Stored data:
------------------------------------

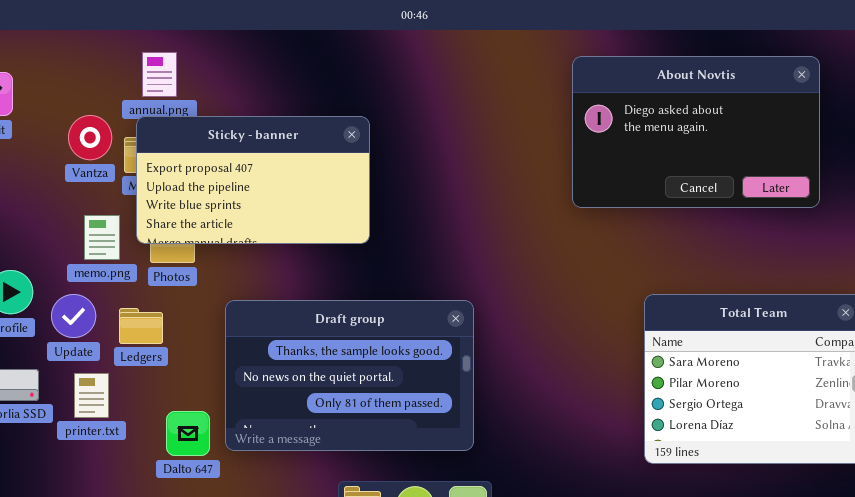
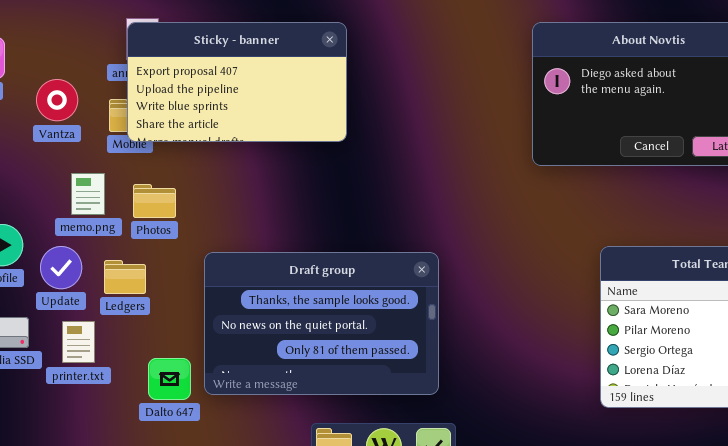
Vantza: [68,115,112,160] -> [36,79,78,121], moved
Sticky - banner: [136,116,370,244] -> [127,22,347,142], moved

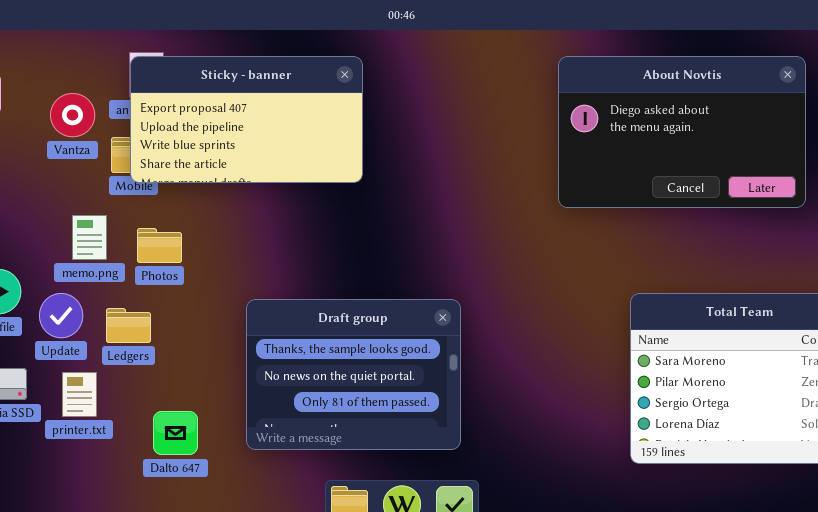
Vantza: [36,79,78,121] -> [50,93,95,137], moved
Draft group: [204,252,439,395] -> [246,299,461,450], resized

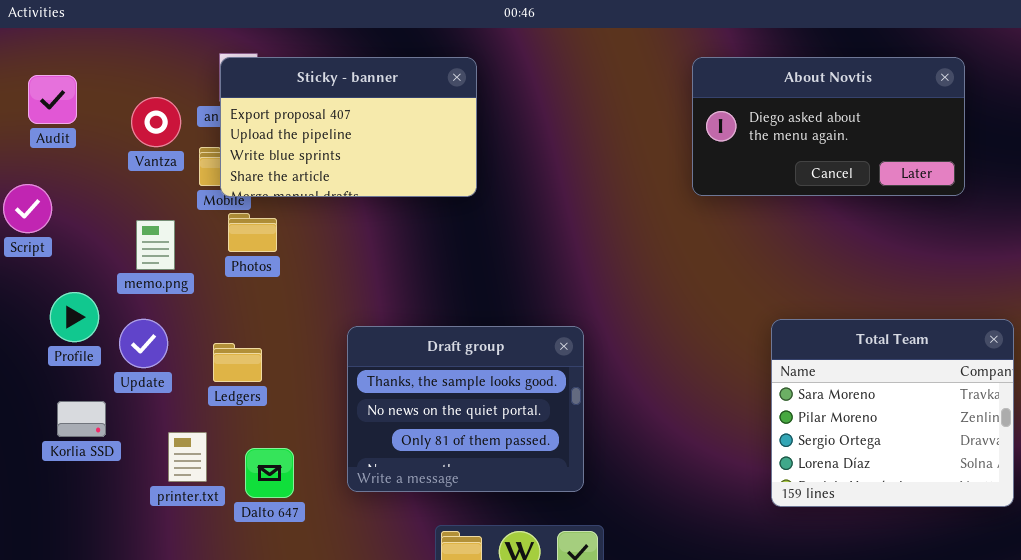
About Novtis: [558,56,806,208] -> [692,57,965,196], resized
memo.png: [72,215,107,260] -> [136,220,175,270], moved
Photos: [137,228,182,263] -> [228,213,277,252], moved
Ledgers: [106,308,151,343] -> [213,343,262,382], moved
printer.txt: [62,372,97,417] -> [168,432,207,482], moved

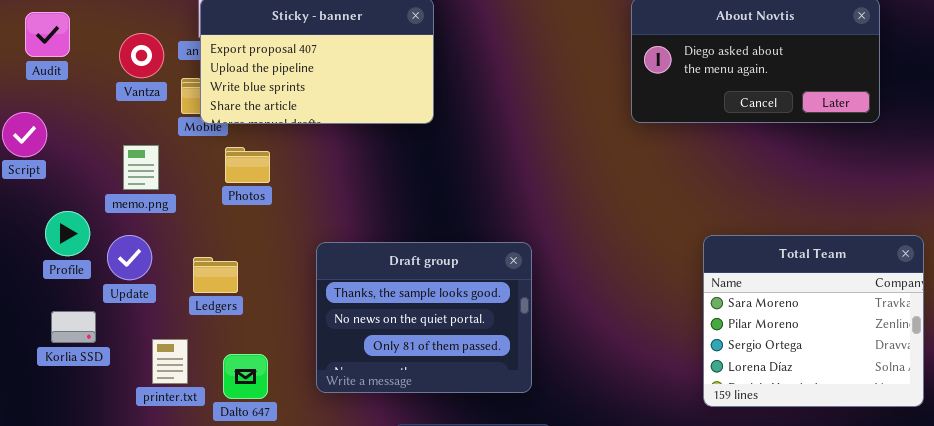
Photos: [228,213,277,252] -> [225,147,270,183], moved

------------------------------------

## Exercise
Restate the entries word for word, though any image they contain should not appear.

## Response for this exercise
Vantza: [68,115,112,160] -> [36,79,78,121], moved
Sticky - banner: [136,116,370,244] -> [127,22,347,142], moved

Vantza: [36,79,78,121] -> [50,93,95,137], moved
Draft group: [204,252,439,395] -> [246,299,461,450], resized

About Novtis: [558,56,806,208] -> [692,57,965,196], resized
memo.png: [72,215,107,260] -> [136,220,175,270], moved
Photos: [137,228,182,263] -> [228,213,277,252], moved
Ledgers: [106,308,151,343] -> [213,343,262,382], moved
printer.txt: [62,372,97,417] -> [168,432,207,482], moved

Photos: [228,213,277,252] -> [225,147,270,183], moved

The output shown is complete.